Excerpts from a dataset:

═══

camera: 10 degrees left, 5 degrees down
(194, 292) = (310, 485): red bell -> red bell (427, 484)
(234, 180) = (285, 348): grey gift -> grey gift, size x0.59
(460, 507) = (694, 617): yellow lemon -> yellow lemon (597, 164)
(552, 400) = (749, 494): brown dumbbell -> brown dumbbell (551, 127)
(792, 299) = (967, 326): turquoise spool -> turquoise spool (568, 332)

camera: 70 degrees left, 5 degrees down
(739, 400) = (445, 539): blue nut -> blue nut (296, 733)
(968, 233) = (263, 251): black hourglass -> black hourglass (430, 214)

═══

The response must restate every entry word for word.

camera: 10 degrees left, 5 degrees down
(194, 292) = (310, 485): red bell -> red bell (427, 484)
(234, 180) = (285, 348): grey gift -> grey gift, size x0.59
(460, 507) = (694, 617): yellow lemon -> yellow lemon (597, 164)
(552, 400) = (749, 494): brown dumbbell -> brown dumbbell (551, 127)
(792, 299) = (967, 326): turquoise spool -> turquoise spool (568, 332)

camera: 70 degrees left, 5 degrees down
(739, 400) = (445, 539): blue nut -> blue nut (296, 733)
(968, 233) = (263, 251): black hourglass -> black hourglass (430, 214)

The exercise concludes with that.